[GIVEN DATA Boundary: Start]
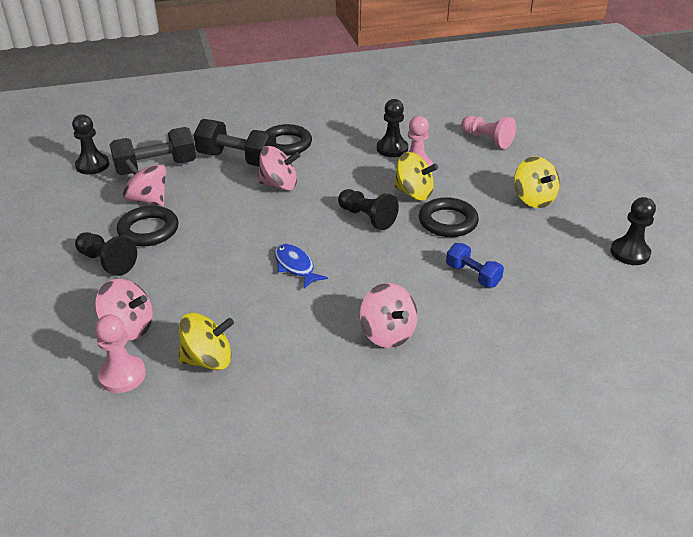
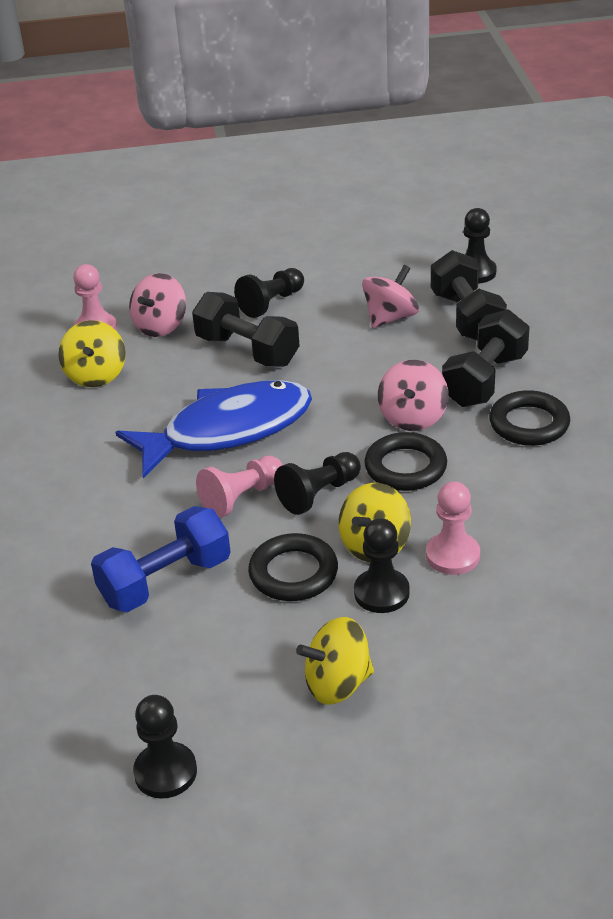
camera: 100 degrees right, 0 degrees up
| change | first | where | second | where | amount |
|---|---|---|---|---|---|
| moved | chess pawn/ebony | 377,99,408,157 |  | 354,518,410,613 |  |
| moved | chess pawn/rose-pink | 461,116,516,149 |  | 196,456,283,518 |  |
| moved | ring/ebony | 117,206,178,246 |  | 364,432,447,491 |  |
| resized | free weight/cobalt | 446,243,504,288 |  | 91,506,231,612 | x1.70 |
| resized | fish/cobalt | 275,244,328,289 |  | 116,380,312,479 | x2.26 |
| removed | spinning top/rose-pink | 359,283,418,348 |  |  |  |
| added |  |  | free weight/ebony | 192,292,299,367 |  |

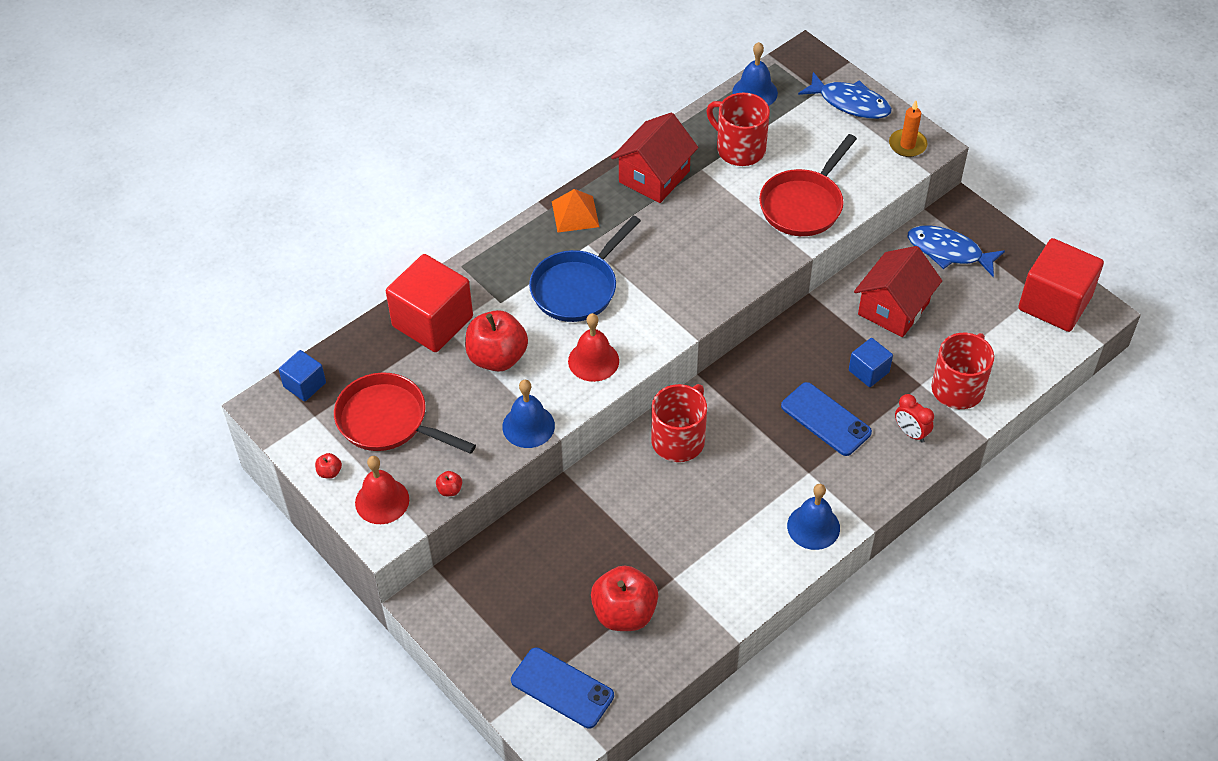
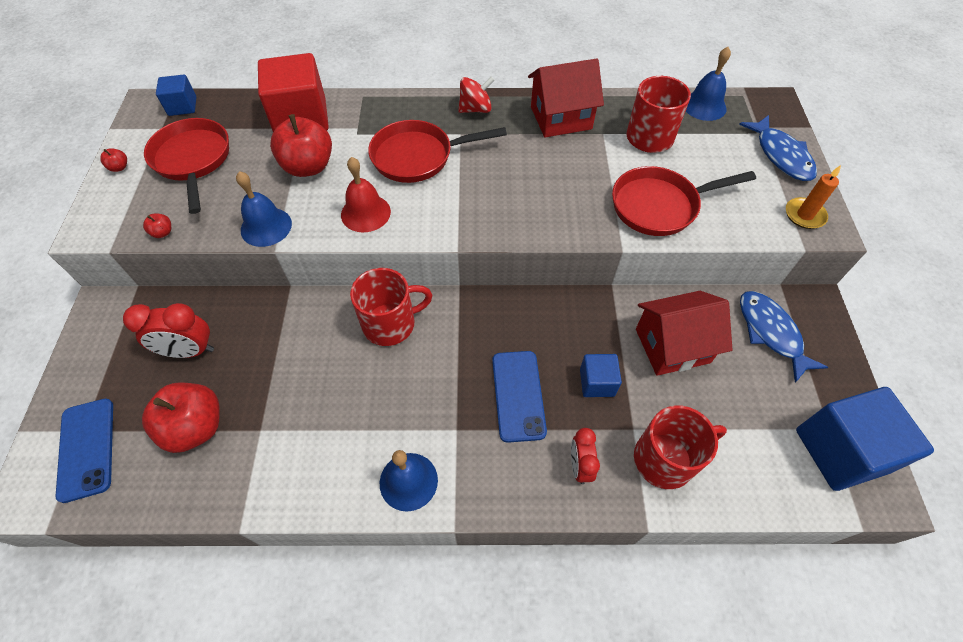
camera: 40 degrees right, 5 degrees up
| change | first | where | second | where | amount |
|---|---|---|---|---|---|
| replaced | pyramid/bright orange | 552,189,599,232 | spinning top/crimson | 458,77,494,113 |  |
| recoloured | skillet/cobalt | 529,216,641,322 | skillet/crimson | 368,120,507,183 |  |
| recoloured | block/crimson | 1018,238,1104,332 | block/cobalt | 796,387,934,491 |  |
| removed | school bell/crimson | 355,456,409,524 |  |  |  |
| added |  |  | alarm clock/crimson | 123,303,214,358 |  |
[GIVEN DATA Boundary: End]
__INSTRUCTIONS TO FOLLOW__
Could you set down every entry above exactly as it stands, with no images?

__REPLY__
camera: 100 degrees right, 0 degrees up
| change | first | where | second | where | amount |
|---|---|---|---|---|---|
| moved | chess pawn/ebony | 377,99,408,157 |  | 354,518,410,613 |  |
| moved | chess pawn/rose-pink | 461,116,516,149 |  | 196,456,283,518 |  |
| moved | ring/ebony | 117,206,178,246 |  | 364,432,447,491 |  |
| resized | free weight/cobalt | 446,243,504,288 |  | 91,506,231,612 | x1.70 |
| resized | fish/cobalt | 275,244,328,289 |  | 116,380,312,479 | x2.26 |
| removed | spinning top/rose-pink | 359,283,418,348 |  |  |  |
| added |  |  | free weight/ebony | 192,292,299,367 |  |

camera: 40 degrees right, 5 degrees up
| change | first | where | second | where | amount |
|---|---|---|---|---|---|
| replaced | pyramid/bright orange | 552,189,599,232 | spinning top/crimson | 458,77,494,113 |  |
| recoloured | skillet/cobalt | 529,216,641,322 | skillet/crimson | 368,120,507,183 |  |
| recoloured | block/crimson | 1018,238,1104,332 | block/cobalt | 796,387,934,491 |  |
| removed | school bell/crimson | 355,456,409,524 |  |  |  |
| added |  |  | alarm clock/crimson | 123,303,214,358 |  |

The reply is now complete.